**Work instruction:** Among the lines below, keep only those from the one containing "(392, 412) = (327, 211): purple" through the one containing "(530, 288) = (508, 182): grey", and reproduce them exactly.

**Data supplied:**
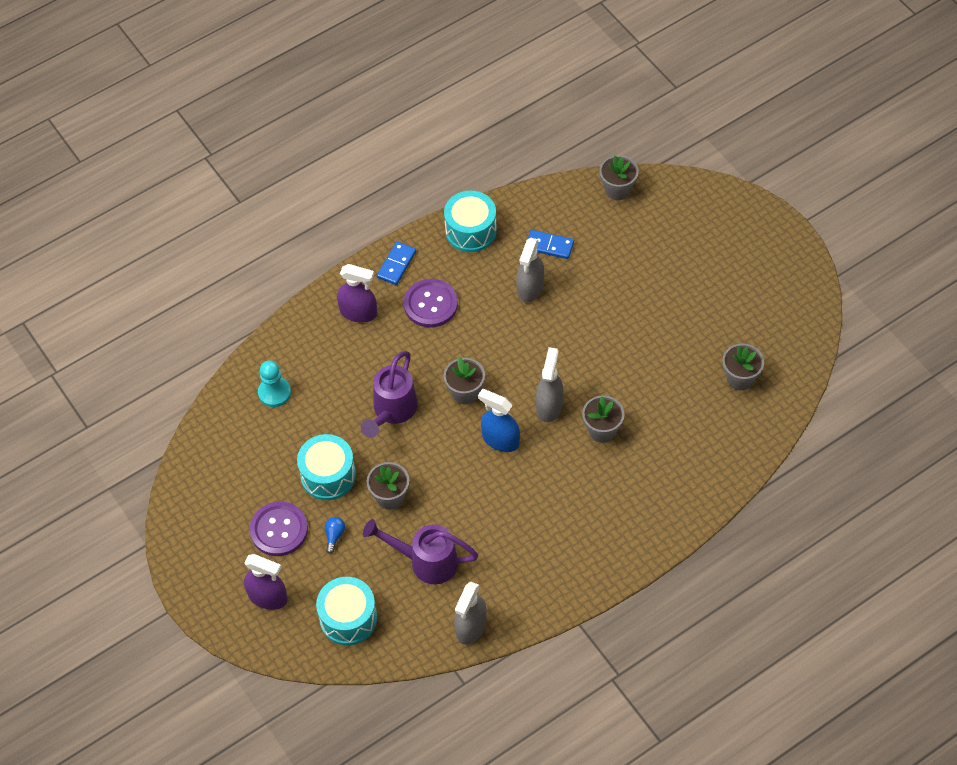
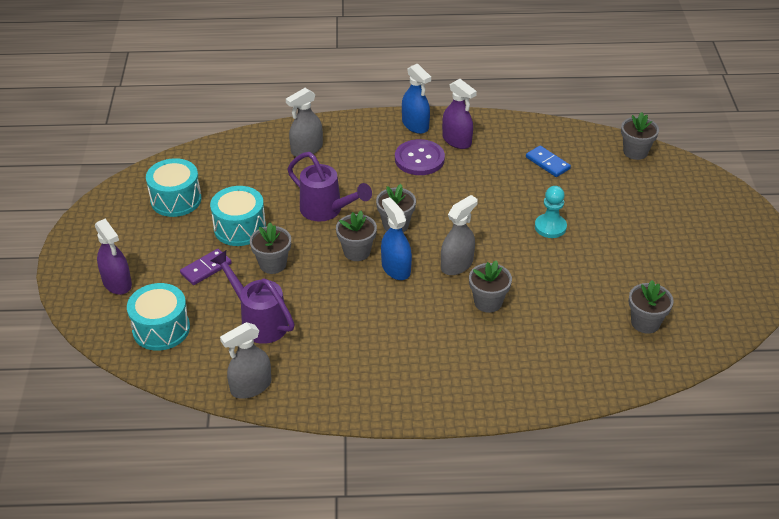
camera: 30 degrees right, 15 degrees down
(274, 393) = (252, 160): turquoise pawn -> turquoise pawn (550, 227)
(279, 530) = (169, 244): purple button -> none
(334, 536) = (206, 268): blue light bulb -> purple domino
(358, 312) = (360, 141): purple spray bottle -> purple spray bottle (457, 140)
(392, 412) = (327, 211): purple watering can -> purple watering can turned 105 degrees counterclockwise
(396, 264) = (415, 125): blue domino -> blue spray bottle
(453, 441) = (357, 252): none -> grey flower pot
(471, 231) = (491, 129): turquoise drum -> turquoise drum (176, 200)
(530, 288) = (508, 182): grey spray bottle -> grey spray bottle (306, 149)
...
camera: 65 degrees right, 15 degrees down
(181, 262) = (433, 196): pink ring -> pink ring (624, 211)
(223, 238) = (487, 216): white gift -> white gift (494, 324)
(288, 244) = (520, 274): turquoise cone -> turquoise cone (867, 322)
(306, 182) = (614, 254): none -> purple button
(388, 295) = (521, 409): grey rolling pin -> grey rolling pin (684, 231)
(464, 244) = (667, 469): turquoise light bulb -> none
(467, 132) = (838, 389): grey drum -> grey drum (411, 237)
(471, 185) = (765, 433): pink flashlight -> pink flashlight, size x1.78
==
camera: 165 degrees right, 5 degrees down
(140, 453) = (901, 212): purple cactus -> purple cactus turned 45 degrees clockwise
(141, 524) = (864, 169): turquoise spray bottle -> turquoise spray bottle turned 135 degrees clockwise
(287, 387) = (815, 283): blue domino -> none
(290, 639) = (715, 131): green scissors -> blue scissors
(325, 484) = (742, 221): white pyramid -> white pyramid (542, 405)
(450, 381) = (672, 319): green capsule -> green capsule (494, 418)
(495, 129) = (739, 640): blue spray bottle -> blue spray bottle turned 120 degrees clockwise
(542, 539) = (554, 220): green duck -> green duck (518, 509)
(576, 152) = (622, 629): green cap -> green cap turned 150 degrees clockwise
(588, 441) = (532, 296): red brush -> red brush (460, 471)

**Result for this exercise:**
(392, 412) = (327, 211): purple watering can -> purple watering can turned 105 degrees counterclockwise
(396, 264) = (415, 125): blue domino -> blue spray bottle
(453, 441) = (357, 252): none -> grey flower pot
(471, 231) = (491, 129): turquoise drum -> turquoise drum (176, 200)
(530, 288) = (508, 182): grey spray bottle -> grey spray bottle (306, 149)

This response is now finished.